Data listing:
=== Begin Enclosure ===

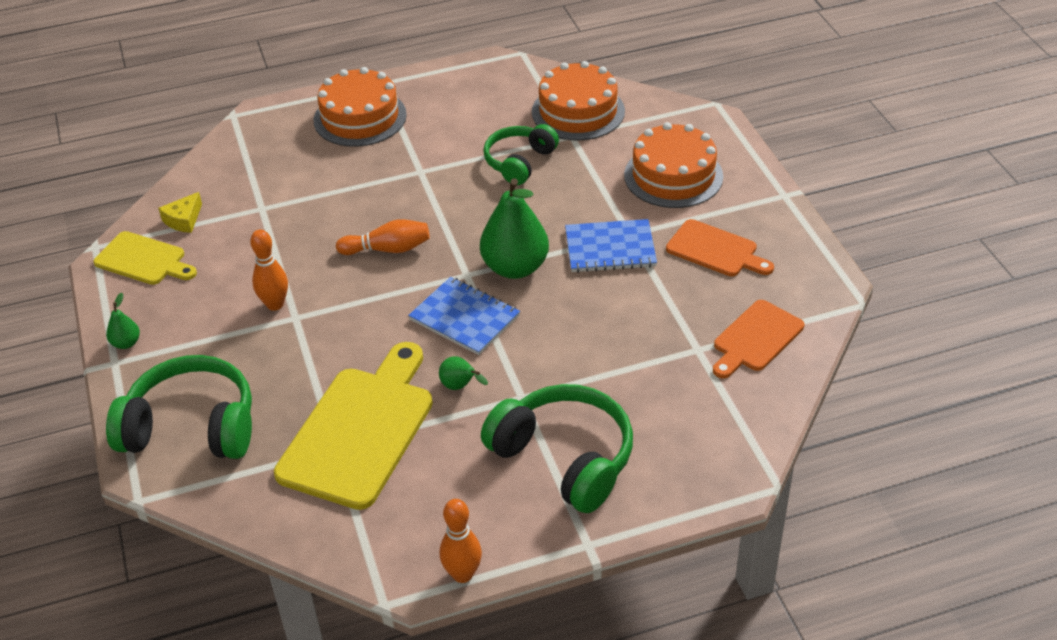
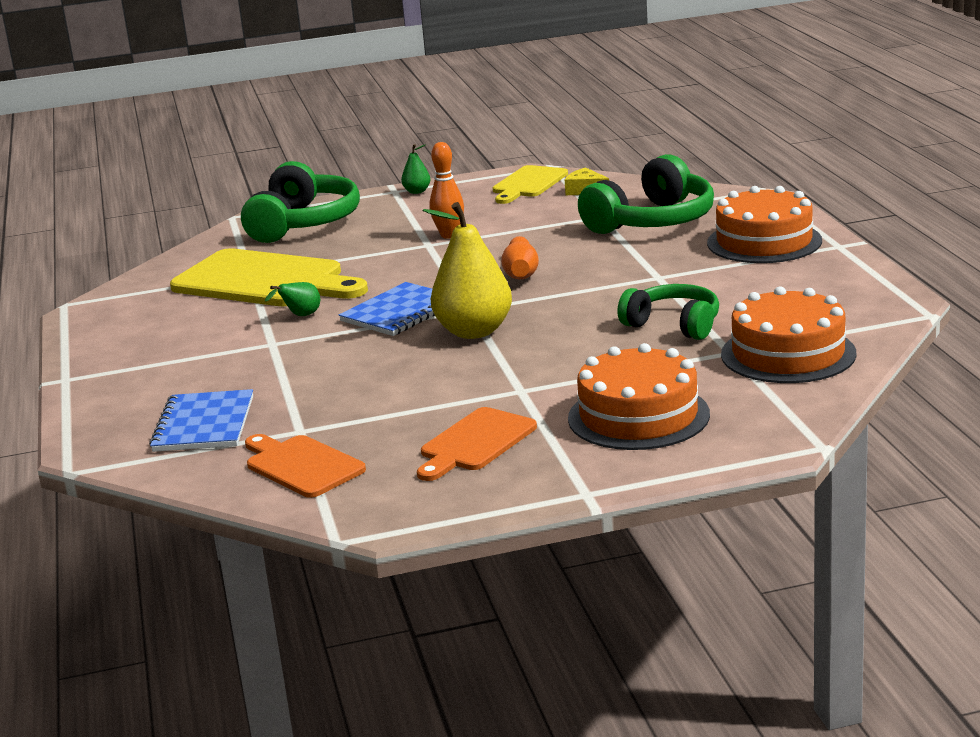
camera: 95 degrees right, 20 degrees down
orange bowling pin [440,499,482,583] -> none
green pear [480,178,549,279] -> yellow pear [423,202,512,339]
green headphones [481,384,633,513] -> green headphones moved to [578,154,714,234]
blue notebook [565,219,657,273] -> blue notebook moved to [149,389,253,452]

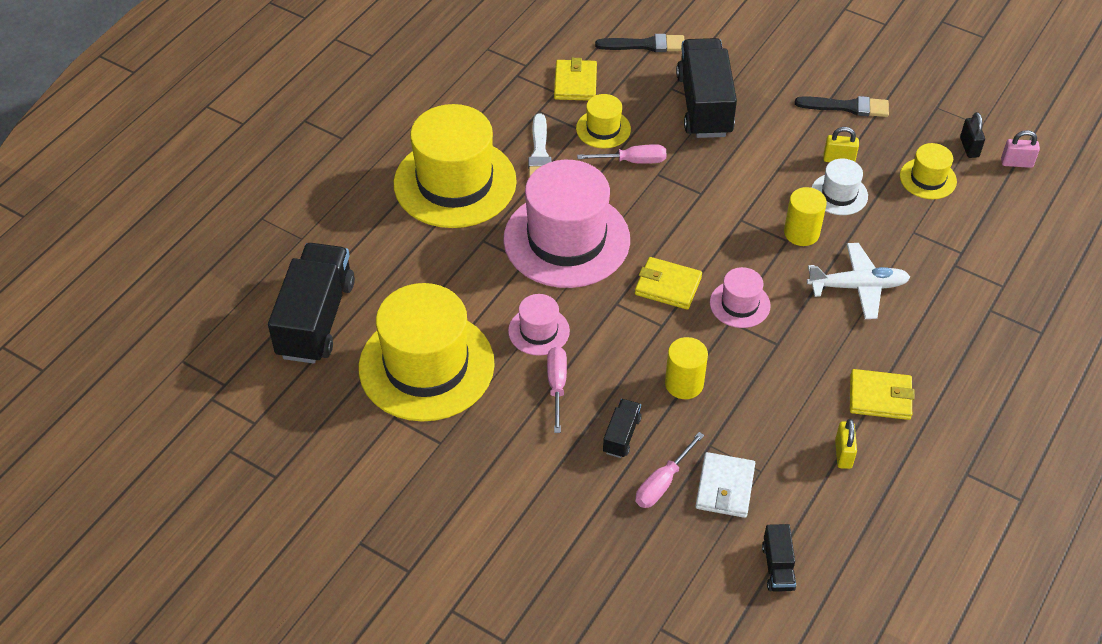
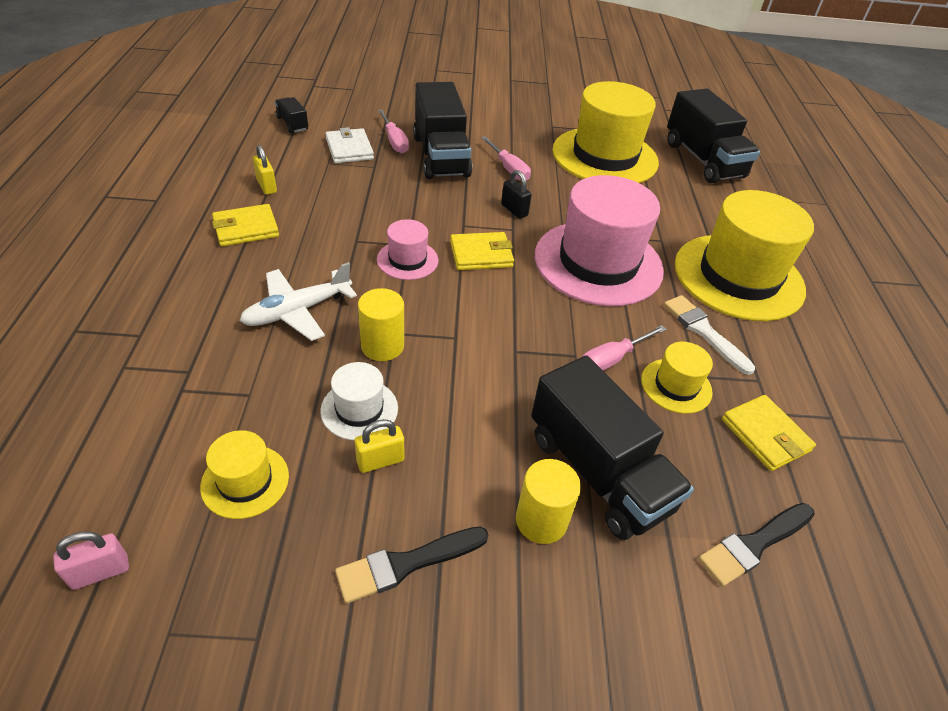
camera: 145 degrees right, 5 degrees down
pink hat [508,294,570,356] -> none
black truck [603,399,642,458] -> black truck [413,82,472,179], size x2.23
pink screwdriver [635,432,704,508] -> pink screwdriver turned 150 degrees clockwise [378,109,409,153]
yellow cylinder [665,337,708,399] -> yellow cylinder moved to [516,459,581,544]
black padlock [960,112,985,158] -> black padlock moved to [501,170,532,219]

=== End Enclosure ===

What you need to do: Every line of the listing above that contains "camera" is to be copied.

Response to this task:
camera: 95 degrees right, 20 degrees down
camera: 145 degrees right, 5 degrees down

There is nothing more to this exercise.